### [Goal of the exercise]
Return every line in the entries below where the word "cylinder" shows up.

# # # #

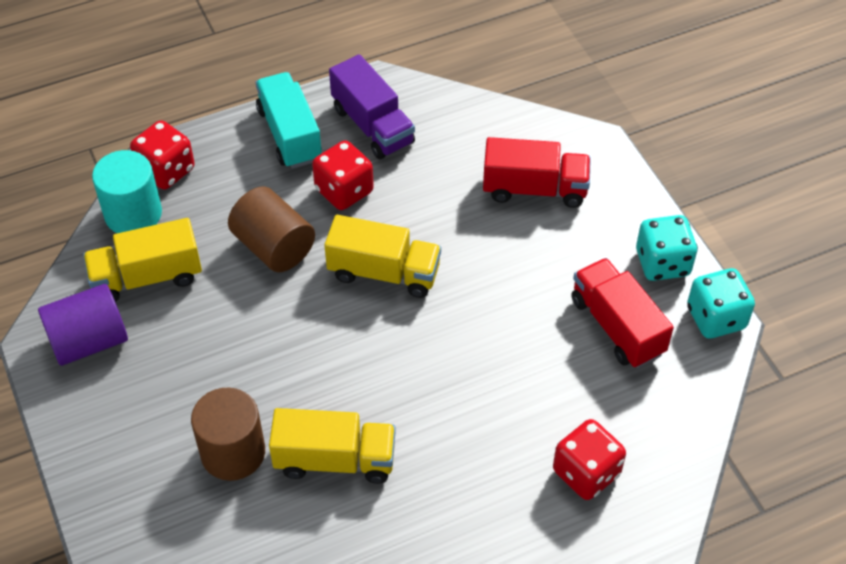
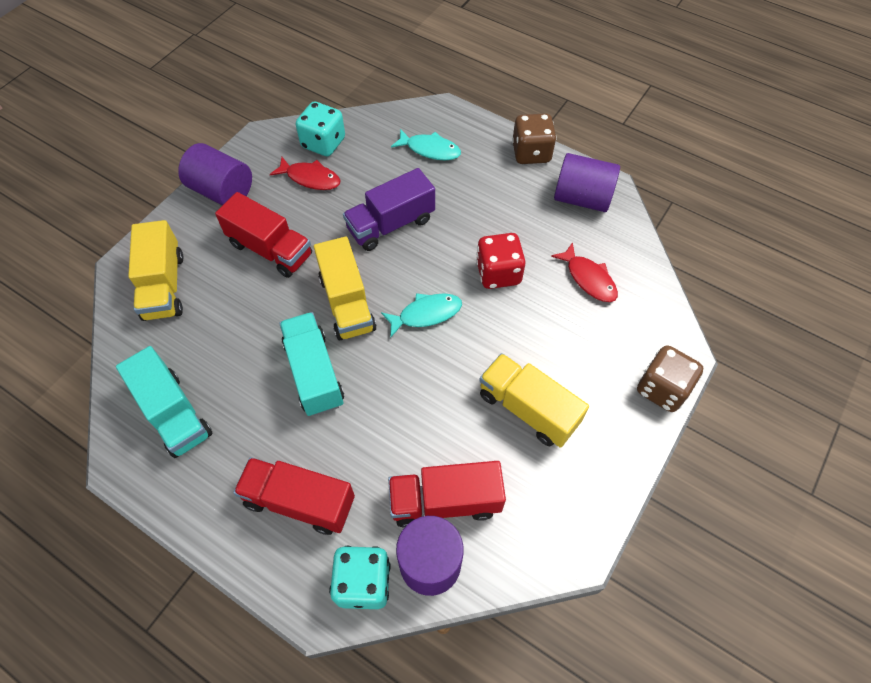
brown cylinder: 2 -> 0
brown dice: 0 -> 2
purple cylinder: 1 -> 3
red dice: 3 -> 1
red fish: 0 -> 2
red truck: 2 -> 3
turquoise cylinder: 1 -> 0
turquoise fish: 0 -> 2
turquoise truck: 1 -> 2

# # # #

### [Exercise answer]
brown cylinder: 2 -> 0
purple cylinder: 1 -> 3
turquoise cylinder: 1 -> 0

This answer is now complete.